** begin GIVEN DATA **
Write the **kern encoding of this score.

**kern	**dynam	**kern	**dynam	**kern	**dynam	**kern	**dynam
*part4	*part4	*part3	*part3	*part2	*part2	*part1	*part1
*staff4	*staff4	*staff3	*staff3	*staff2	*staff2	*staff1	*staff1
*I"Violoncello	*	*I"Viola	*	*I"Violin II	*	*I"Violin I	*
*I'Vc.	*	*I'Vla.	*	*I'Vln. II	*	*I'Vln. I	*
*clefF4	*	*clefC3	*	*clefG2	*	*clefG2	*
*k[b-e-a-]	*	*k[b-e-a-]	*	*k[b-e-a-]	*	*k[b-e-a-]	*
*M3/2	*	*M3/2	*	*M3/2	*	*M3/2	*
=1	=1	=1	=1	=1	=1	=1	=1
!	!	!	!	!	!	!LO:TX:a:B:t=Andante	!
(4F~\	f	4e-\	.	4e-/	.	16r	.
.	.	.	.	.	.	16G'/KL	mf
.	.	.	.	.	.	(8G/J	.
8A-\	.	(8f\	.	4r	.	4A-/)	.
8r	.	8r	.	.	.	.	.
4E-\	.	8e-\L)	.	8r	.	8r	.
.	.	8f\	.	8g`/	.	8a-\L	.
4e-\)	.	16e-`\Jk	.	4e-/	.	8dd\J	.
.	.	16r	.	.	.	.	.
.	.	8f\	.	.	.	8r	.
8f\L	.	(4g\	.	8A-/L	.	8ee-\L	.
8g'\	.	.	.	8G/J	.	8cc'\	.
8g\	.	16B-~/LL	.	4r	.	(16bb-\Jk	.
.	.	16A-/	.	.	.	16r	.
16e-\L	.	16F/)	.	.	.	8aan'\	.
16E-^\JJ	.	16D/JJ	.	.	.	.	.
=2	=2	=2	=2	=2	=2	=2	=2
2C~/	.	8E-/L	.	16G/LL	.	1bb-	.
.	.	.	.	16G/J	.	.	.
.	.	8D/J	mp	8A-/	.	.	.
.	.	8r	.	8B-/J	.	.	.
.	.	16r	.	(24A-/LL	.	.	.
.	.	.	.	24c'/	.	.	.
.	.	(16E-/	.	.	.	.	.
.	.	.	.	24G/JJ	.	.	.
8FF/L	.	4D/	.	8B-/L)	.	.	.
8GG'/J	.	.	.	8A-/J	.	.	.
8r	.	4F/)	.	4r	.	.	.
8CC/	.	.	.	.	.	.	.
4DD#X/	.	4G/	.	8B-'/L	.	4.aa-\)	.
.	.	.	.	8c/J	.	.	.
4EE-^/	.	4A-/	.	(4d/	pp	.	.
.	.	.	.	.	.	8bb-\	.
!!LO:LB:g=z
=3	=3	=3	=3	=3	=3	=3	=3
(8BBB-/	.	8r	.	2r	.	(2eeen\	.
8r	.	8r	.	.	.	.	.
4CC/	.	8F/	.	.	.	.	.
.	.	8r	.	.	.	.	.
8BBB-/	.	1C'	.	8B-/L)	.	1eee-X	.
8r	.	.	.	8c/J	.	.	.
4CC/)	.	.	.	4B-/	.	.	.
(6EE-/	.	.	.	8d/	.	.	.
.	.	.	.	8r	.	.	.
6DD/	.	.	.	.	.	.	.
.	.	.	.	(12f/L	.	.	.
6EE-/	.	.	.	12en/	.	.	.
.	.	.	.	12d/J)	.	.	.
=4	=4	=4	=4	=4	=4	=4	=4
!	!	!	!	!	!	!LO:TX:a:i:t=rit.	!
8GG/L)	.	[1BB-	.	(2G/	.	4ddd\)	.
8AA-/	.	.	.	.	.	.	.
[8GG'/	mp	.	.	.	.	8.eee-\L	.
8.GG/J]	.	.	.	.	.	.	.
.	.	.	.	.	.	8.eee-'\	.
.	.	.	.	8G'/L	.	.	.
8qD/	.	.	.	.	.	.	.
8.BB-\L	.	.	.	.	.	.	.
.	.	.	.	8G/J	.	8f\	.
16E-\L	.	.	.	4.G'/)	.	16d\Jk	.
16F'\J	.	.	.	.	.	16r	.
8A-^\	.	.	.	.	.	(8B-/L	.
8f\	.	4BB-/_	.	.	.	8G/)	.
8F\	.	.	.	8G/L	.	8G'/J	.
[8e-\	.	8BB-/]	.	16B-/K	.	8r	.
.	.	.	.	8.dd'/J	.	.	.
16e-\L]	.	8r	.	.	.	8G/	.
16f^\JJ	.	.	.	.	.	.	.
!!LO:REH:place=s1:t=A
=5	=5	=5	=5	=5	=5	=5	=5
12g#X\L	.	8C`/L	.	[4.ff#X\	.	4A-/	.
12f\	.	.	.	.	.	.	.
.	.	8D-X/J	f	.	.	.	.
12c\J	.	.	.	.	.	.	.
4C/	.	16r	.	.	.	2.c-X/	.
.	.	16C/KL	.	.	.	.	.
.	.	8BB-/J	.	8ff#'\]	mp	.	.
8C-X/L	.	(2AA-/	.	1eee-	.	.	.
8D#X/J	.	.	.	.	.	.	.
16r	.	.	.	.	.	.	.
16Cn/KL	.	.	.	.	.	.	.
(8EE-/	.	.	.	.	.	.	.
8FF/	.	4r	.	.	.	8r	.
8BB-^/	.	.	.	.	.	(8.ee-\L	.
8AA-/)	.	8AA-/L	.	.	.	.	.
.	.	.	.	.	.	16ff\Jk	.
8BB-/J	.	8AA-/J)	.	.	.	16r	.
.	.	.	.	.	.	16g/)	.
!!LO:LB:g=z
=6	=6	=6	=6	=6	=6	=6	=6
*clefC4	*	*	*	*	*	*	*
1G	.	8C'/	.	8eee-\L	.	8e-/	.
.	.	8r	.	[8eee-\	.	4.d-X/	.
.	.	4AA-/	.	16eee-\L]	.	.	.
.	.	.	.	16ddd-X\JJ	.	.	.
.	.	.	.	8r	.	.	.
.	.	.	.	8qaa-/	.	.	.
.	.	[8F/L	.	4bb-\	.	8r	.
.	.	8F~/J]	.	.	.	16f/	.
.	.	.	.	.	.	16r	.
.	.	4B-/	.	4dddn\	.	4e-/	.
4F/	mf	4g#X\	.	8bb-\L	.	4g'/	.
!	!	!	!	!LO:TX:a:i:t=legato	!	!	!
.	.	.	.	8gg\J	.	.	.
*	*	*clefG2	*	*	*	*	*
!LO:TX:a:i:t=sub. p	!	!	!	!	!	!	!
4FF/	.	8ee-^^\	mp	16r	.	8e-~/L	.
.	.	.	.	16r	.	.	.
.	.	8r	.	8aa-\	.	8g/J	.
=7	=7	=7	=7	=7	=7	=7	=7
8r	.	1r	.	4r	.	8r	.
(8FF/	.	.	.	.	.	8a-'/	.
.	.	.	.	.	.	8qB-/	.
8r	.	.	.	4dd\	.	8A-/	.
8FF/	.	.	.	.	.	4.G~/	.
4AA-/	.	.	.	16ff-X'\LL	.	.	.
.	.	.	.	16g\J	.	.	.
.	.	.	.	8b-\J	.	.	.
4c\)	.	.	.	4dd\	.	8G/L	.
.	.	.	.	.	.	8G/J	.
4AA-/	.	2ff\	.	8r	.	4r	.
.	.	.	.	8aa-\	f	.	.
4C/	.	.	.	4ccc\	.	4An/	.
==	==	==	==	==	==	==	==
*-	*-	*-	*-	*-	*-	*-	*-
** end GIVEN DATA **
◆ **REQUIRED WORK**:
Count the lines above that contain the string "kern", and give only the number.

◆ **WORKED SOLUTION**:
2